WHAT IS REQUIRED: Some lines in the entries contain the word "black". Copy all of them.

*** Opening of DATA PROVIDED ***

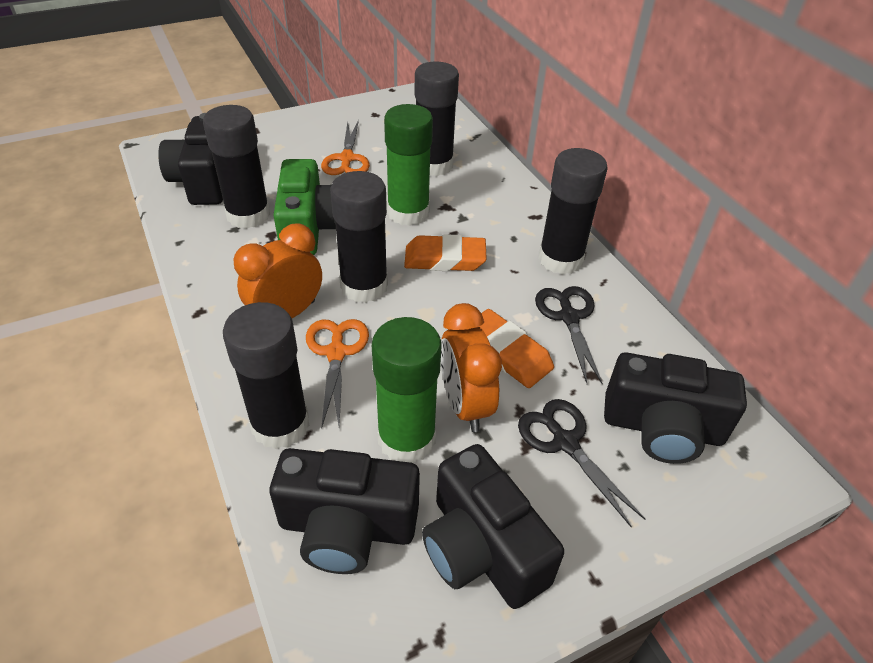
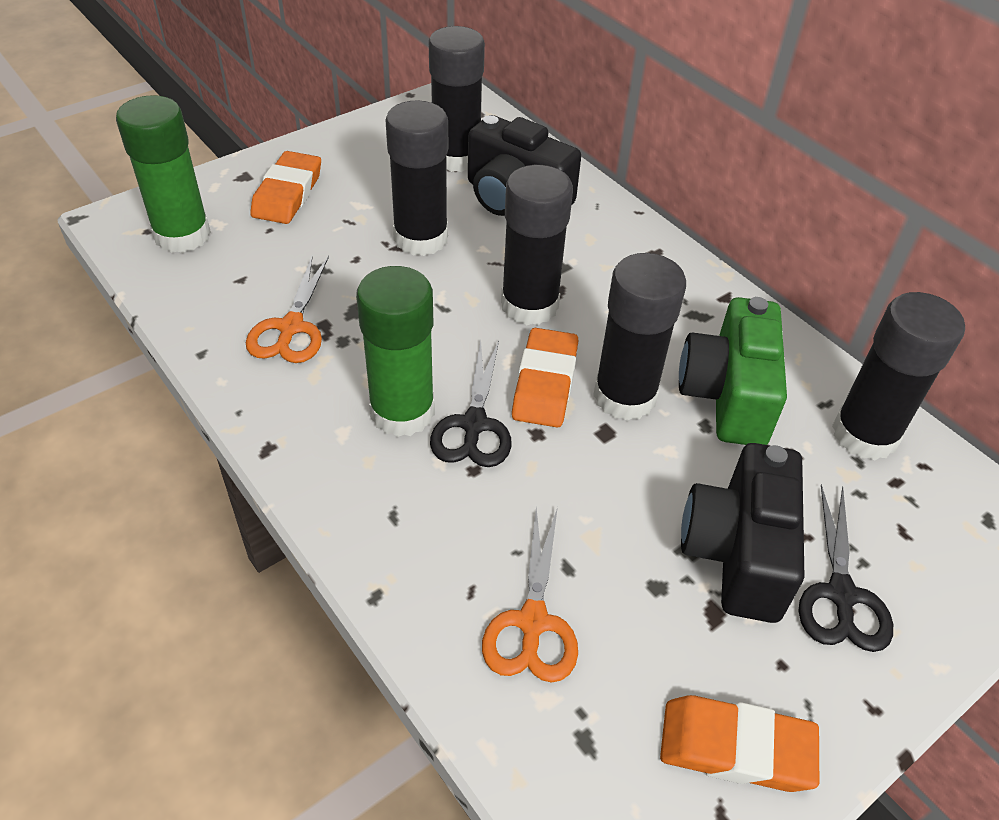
black camera: 4 -> 2
orange clock: 2 -> 0
orange eraser: 2 -> 3

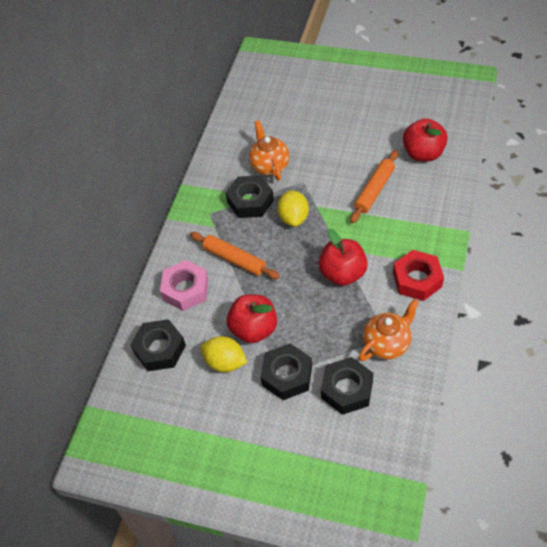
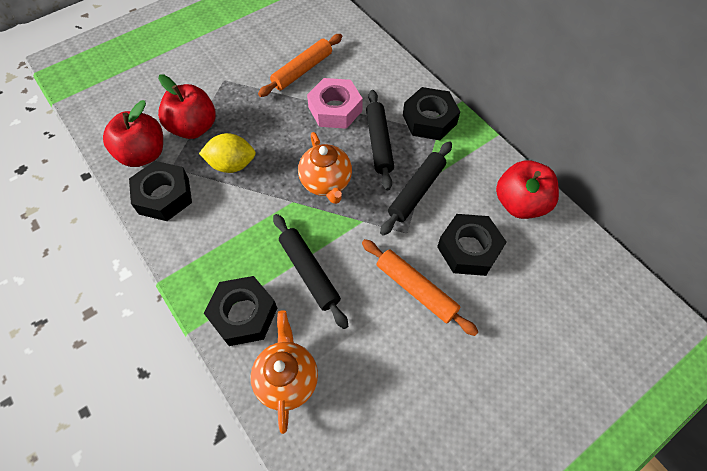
black rolling pin: 0 -> 3
red nut: 1 -> 0
yellow lemon: 2 -> 1

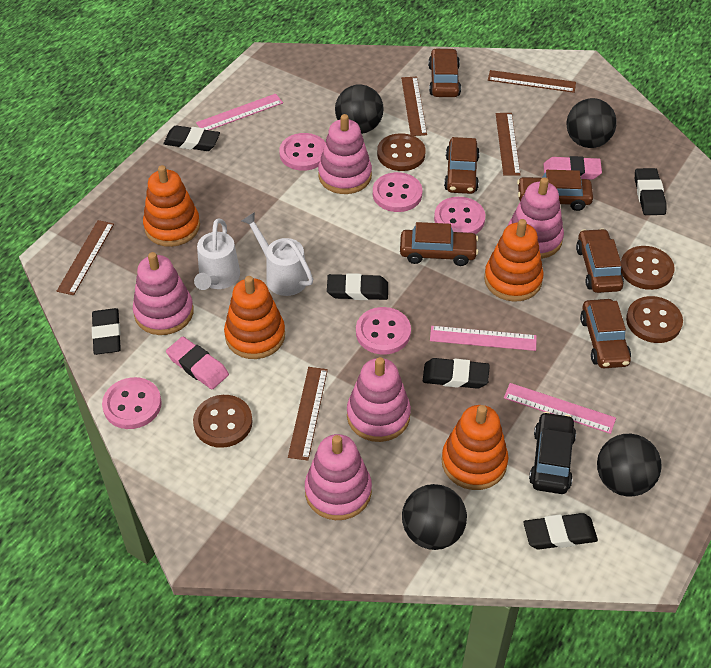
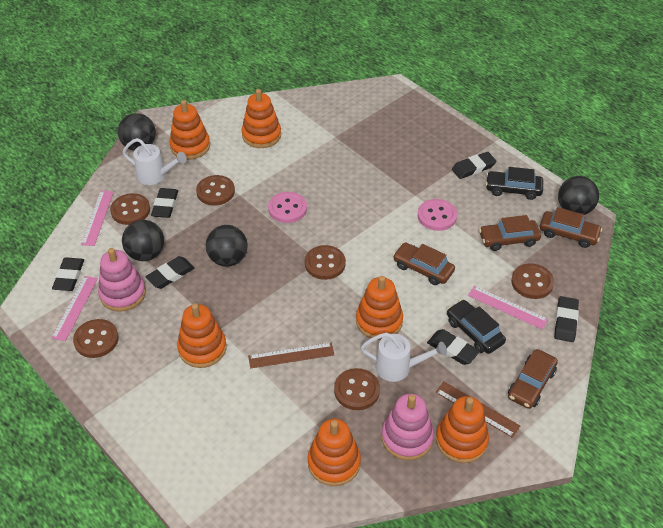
black car: 1 -> 2
brown button: 4 -> 6
brown car: 6 -> 4
brown ruler: 5 -> 2
orange stacking toy: 4 -> 6
pink button: 5 -> 2
pink eraser: 2 -> 0
pink stacking toy: 5 -> 2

*** Close of DATA PROVIDED ***

WRITTEN RESPONSE:
black camera: 4 -> 2
black rolling pin: 0 -> 3
black car: 1 -> 2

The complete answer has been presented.